* [WHAT YOU ARE ASKED TO DO] Say how many lines in the entries below have the word "grey" in them, giving only the number.

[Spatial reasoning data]
- Opening Delimiter -

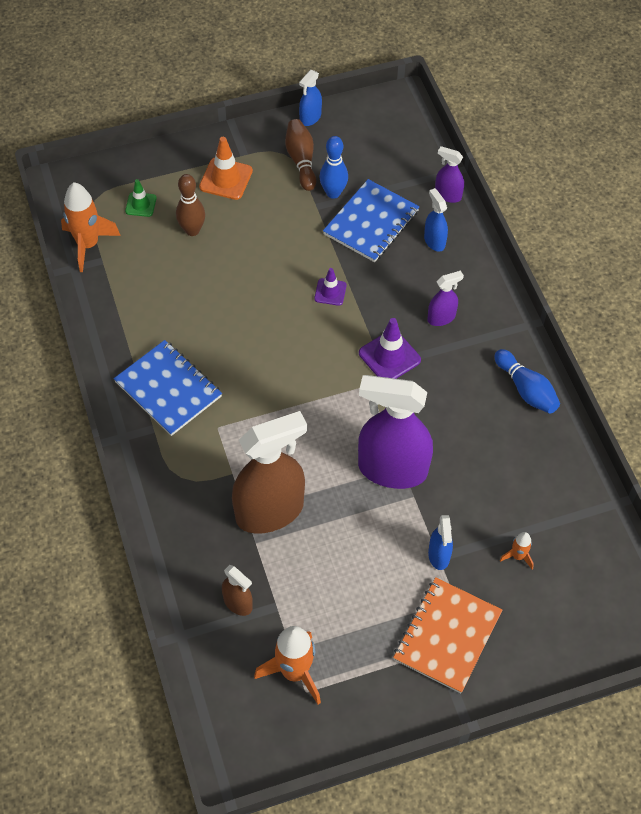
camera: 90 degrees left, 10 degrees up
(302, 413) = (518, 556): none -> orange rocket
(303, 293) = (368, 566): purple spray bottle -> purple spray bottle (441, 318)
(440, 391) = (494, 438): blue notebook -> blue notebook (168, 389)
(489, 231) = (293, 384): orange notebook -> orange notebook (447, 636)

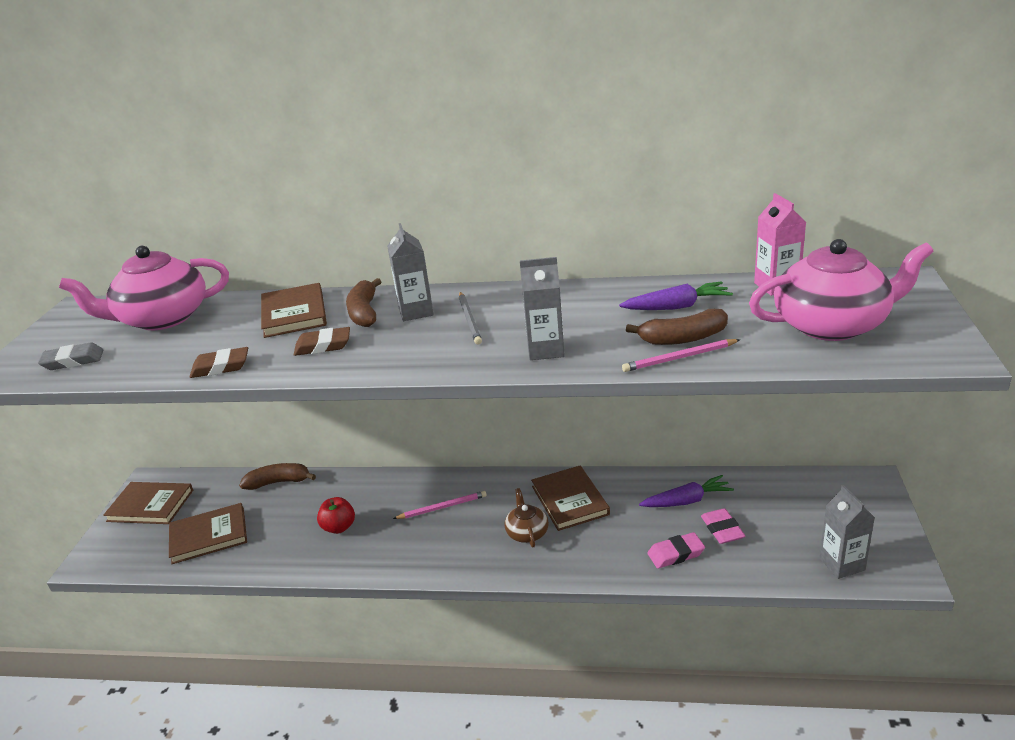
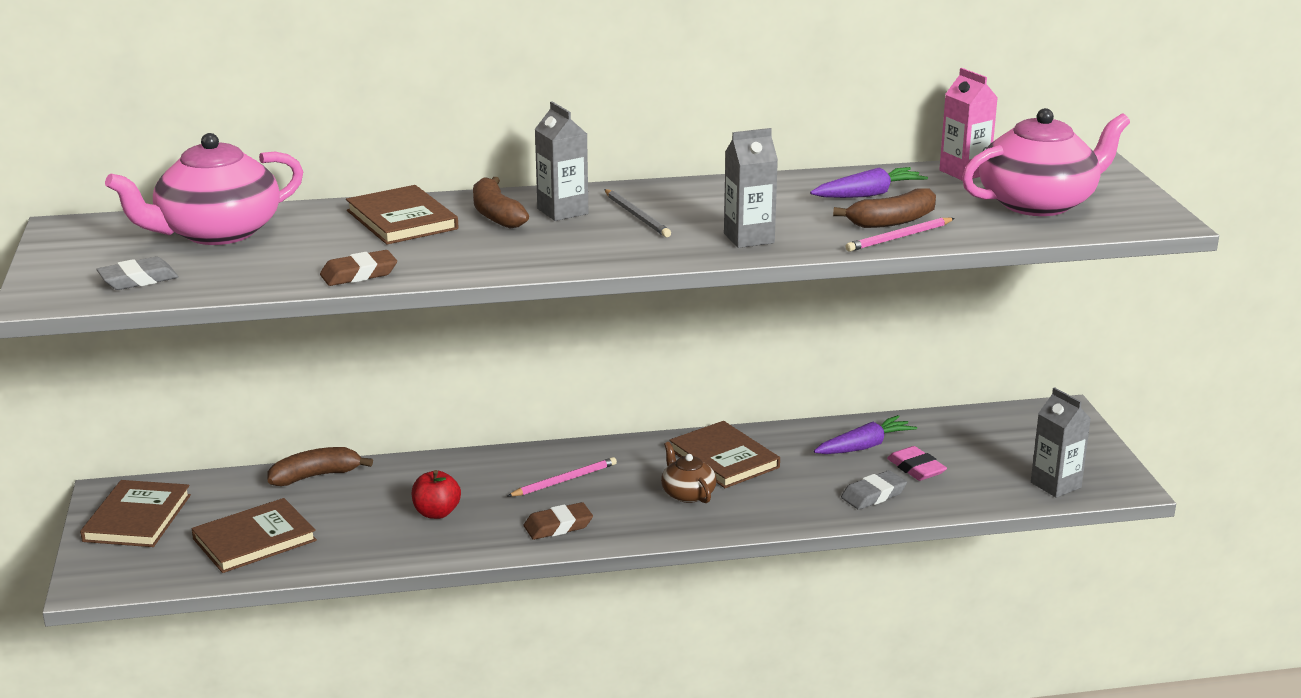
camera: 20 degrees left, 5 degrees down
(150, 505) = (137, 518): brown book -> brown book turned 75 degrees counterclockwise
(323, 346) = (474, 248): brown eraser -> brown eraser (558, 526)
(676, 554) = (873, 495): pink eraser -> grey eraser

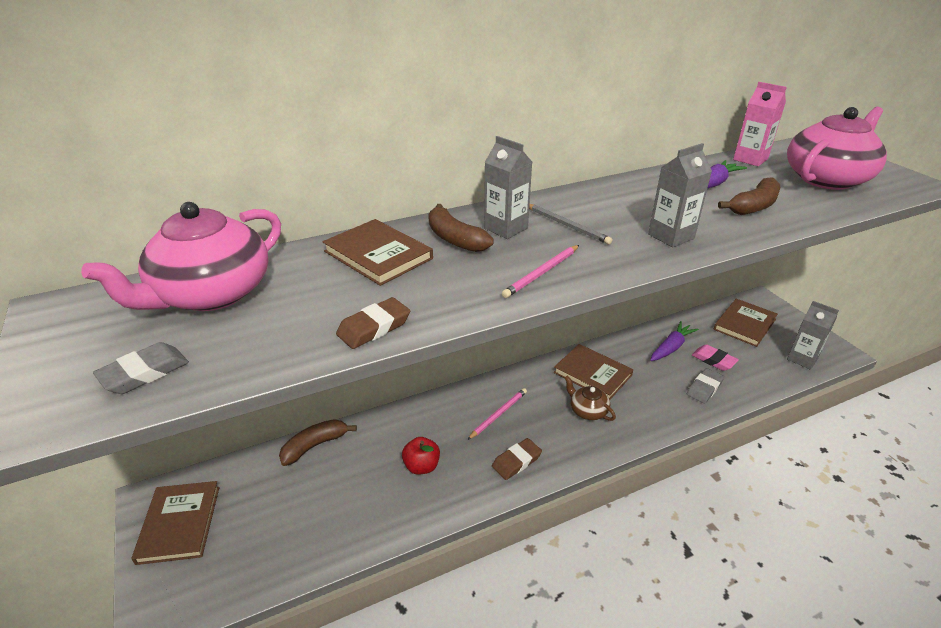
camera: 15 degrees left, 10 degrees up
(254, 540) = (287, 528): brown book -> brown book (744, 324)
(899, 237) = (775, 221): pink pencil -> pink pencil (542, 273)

- Closing Delimiter -
- Opening Delimiter -

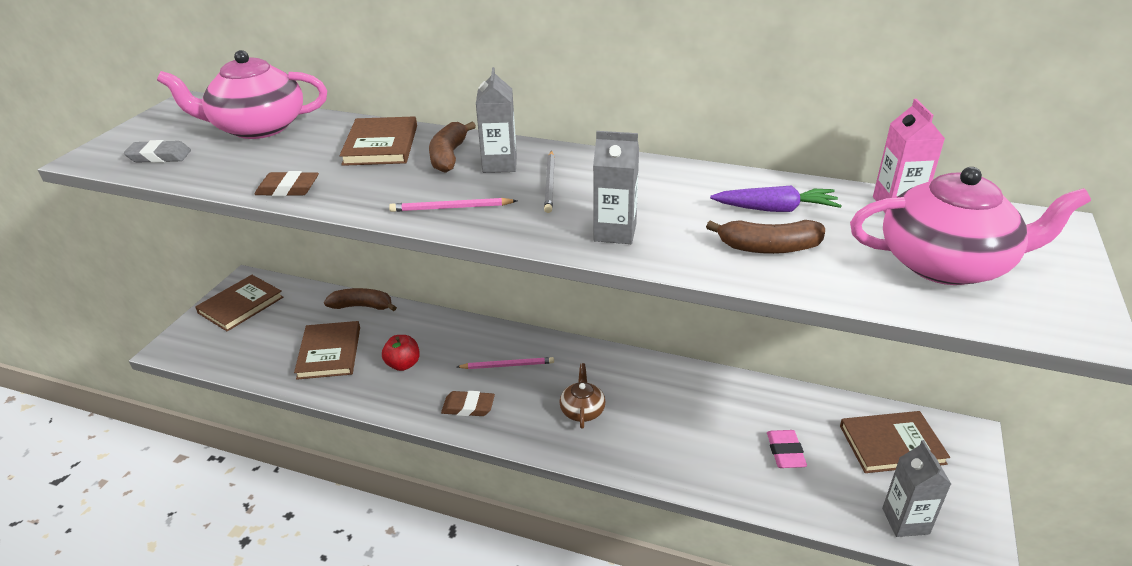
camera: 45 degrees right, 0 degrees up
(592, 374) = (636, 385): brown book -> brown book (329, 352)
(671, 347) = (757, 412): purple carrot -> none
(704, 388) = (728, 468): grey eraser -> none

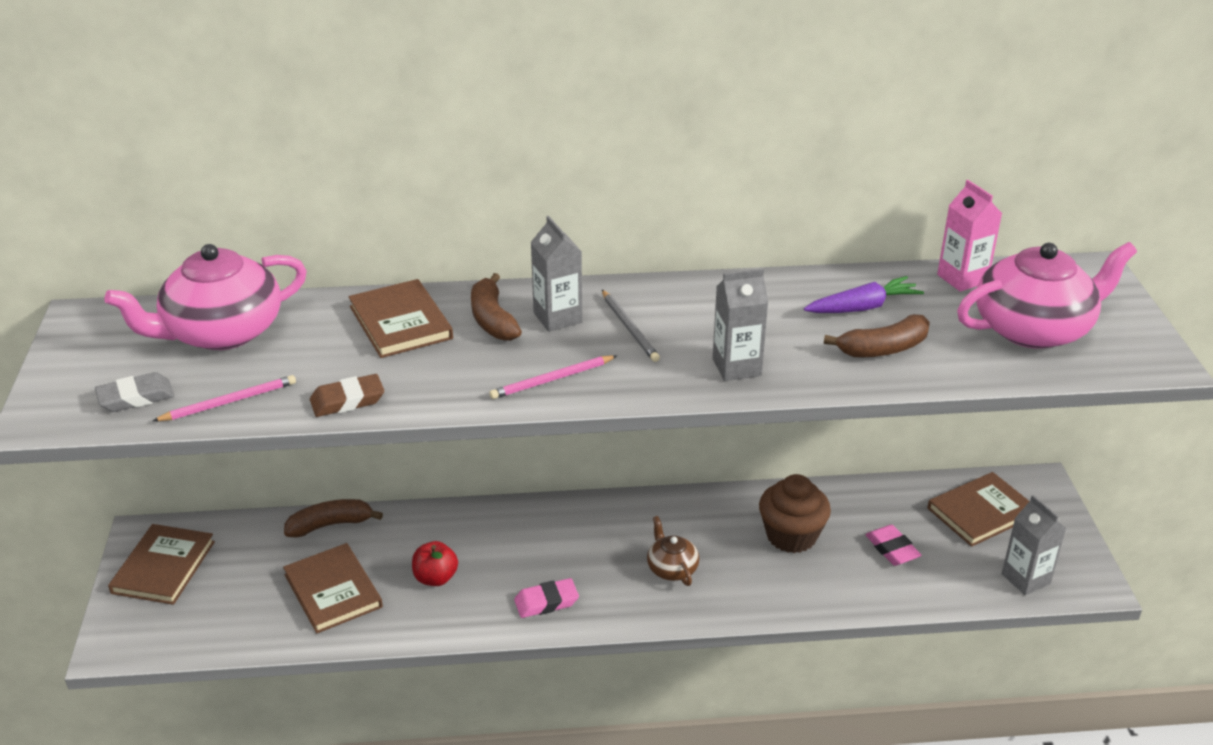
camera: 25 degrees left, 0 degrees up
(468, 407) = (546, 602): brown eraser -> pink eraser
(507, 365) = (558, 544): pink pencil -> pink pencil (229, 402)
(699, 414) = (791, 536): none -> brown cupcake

- Closing Delimiter -

* [RESPONSE] 2